* _TASK INSTRUCTIONS_:
Pull out every line of the listing below where "plus" appears.

* _DATASET EXCERPTS_:
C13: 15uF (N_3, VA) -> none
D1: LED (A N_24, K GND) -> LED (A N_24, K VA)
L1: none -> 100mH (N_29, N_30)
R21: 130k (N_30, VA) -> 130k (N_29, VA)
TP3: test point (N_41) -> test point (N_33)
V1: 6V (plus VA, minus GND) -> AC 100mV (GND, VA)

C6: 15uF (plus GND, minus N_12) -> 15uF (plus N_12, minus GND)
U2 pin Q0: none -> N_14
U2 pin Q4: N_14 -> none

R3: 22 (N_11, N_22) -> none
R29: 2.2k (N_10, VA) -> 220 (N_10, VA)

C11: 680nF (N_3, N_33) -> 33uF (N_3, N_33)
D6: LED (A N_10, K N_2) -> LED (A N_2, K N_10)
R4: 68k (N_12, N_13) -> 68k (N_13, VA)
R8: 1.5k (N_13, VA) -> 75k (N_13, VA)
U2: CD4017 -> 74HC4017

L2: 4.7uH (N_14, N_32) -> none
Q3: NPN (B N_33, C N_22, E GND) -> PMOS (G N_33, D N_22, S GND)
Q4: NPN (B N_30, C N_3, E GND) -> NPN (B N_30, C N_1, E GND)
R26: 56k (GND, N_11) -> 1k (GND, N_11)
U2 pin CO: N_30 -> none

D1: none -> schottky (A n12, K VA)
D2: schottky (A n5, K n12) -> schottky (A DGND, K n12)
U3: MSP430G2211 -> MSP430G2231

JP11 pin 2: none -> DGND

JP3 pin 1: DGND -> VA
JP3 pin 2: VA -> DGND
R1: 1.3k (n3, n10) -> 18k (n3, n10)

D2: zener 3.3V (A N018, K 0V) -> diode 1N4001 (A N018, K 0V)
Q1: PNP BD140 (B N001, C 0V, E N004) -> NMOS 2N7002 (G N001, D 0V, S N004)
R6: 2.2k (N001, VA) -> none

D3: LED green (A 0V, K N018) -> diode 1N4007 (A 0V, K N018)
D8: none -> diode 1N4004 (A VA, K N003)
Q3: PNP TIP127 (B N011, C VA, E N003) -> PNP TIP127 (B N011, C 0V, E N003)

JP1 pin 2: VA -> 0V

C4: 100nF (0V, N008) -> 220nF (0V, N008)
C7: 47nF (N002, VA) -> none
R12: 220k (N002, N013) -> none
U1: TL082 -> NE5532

* _SOLVED PROBLEM_:
V1: 6V (plus VA, minus GND) -> AC 100mV (GND, VA)
C6: 15uF (plus GND, minus N_12) -> 15uF (plus N_12, minus GND)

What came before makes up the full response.